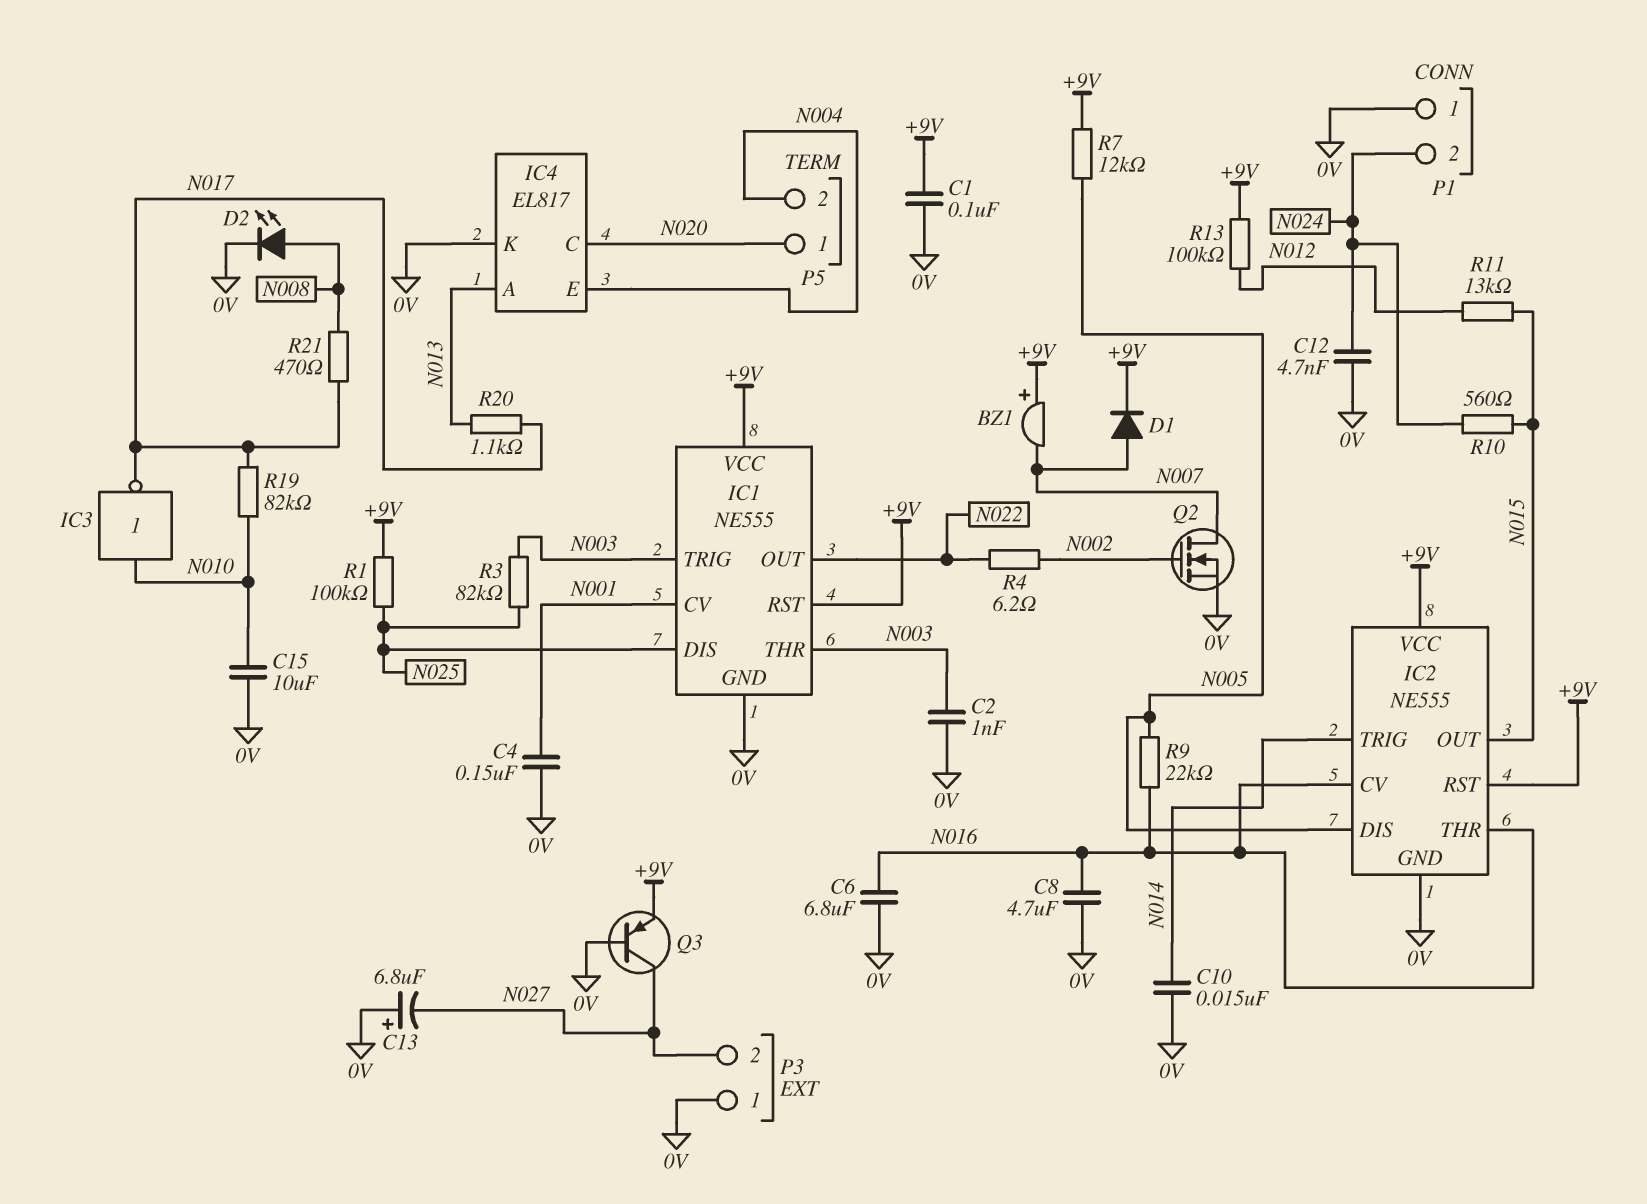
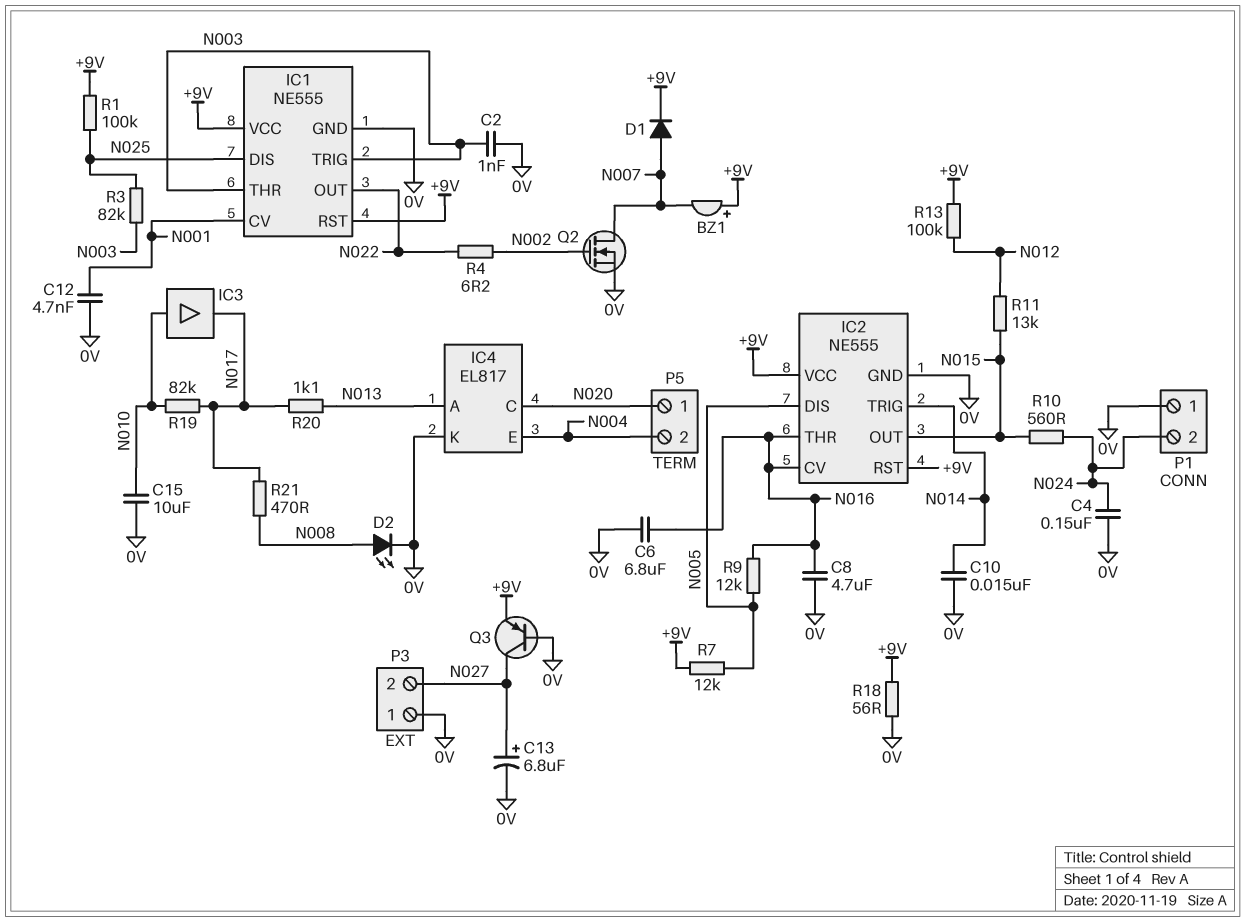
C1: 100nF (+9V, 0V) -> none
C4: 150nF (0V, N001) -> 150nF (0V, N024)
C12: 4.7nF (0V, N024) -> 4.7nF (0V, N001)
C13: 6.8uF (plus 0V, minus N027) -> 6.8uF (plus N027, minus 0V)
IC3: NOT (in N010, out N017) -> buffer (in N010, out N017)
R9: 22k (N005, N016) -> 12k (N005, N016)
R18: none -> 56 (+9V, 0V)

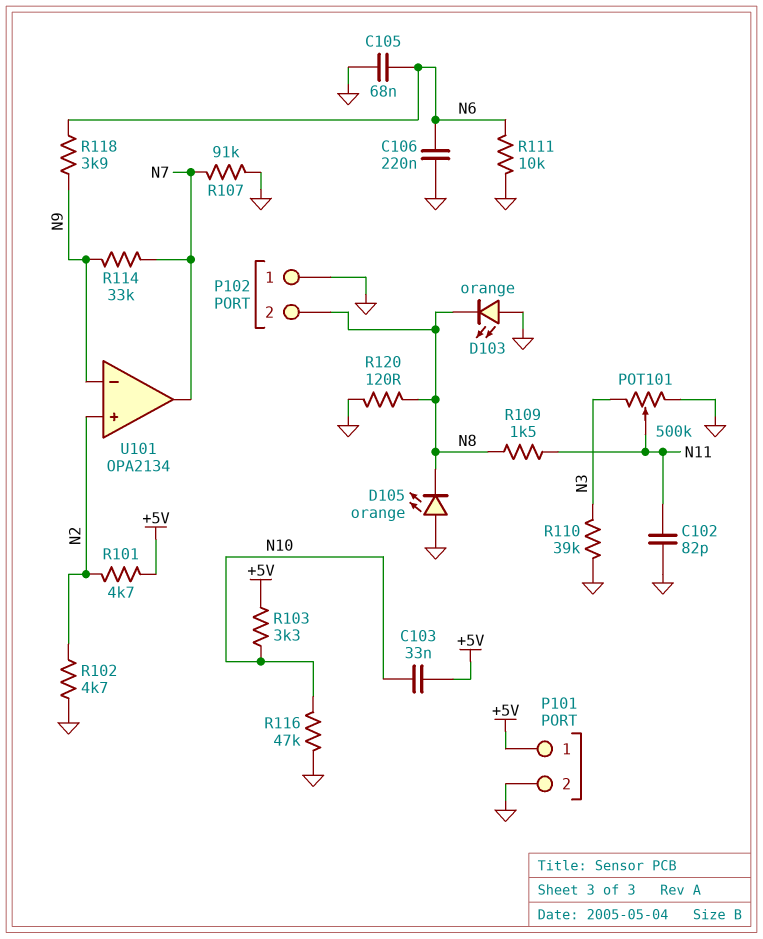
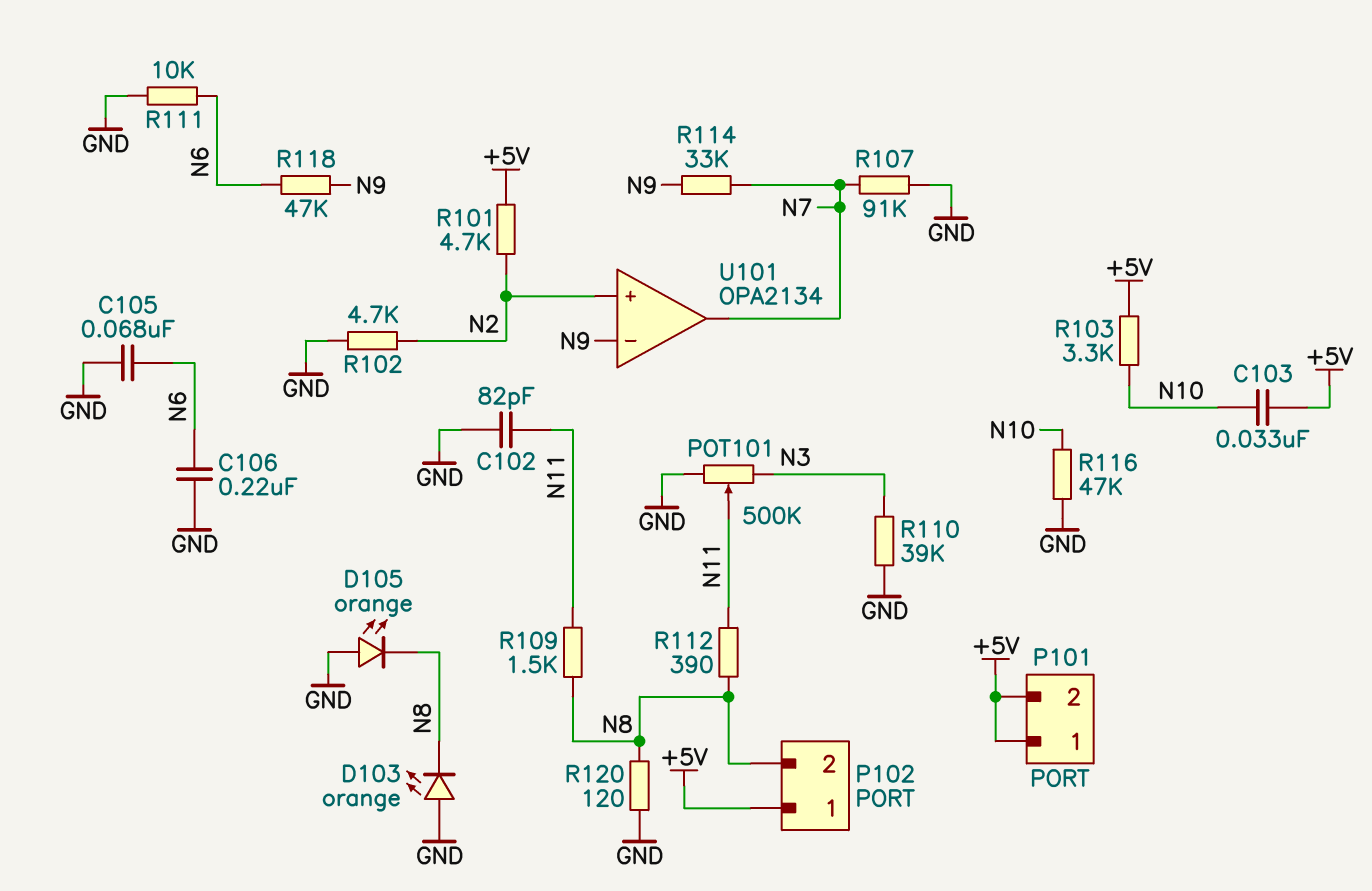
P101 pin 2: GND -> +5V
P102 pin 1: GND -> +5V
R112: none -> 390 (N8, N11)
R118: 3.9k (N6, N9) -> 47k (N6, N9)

************

* Work order *
Where a line in the entries holds "none", copy that line.

* Expected output *
C1: 100nF (+9V, 0V) -> none
R18: none -> 56 (+9V, 0V)
R112: none -> 390 (N8, N11)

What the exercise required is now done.